Task objective | Each entry below must come back exactly as written, without its pictures.

Given information |
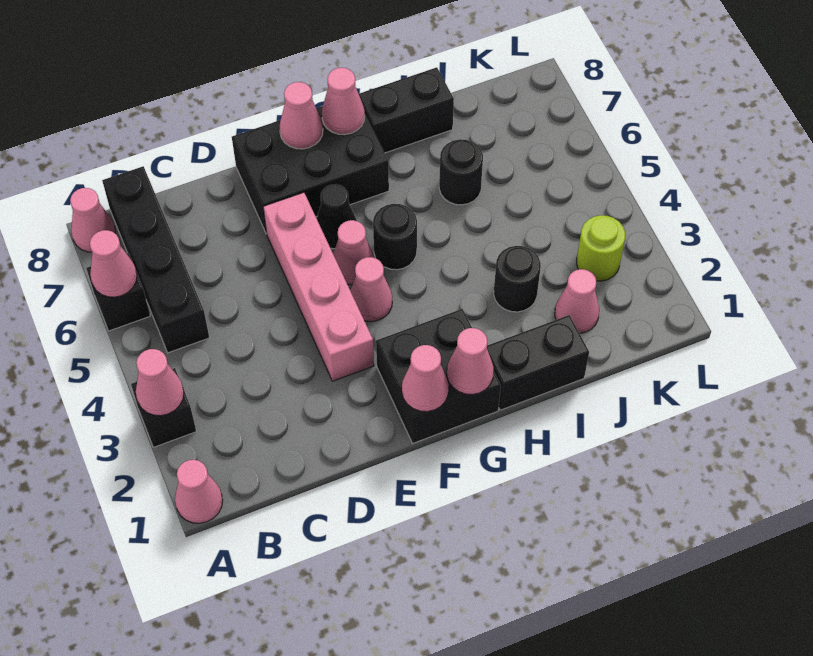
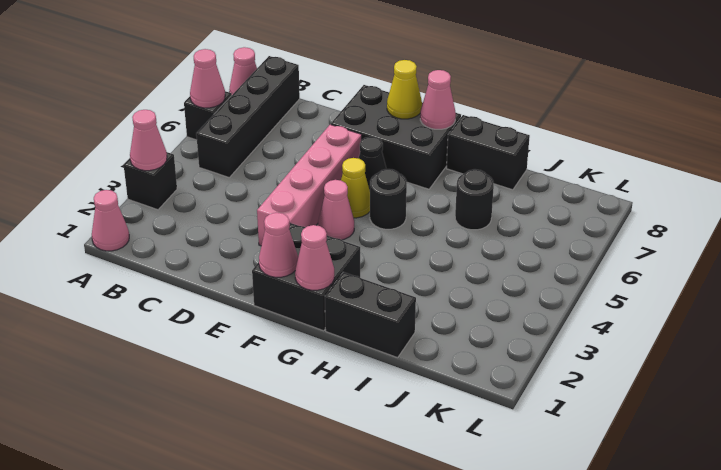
pink cone F5 level 1 -> yellow cone F5 level 1
pink cone F8 level 2 -> yellow cone F8 level 2
black round brick I3 level 1 -> none
pink cone J2 level 1 -> none
lime round brick K3 level 1 -> none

Output for this task |
pink cone F5 level 1 -> yellow cone F5 level 1
pink cone F8 level 2 -> yellow cone F8 level 2
black round brick I3 level 1 -> none
pink cone J2 level 1 -> none
lime round brick K3 level 1 -> none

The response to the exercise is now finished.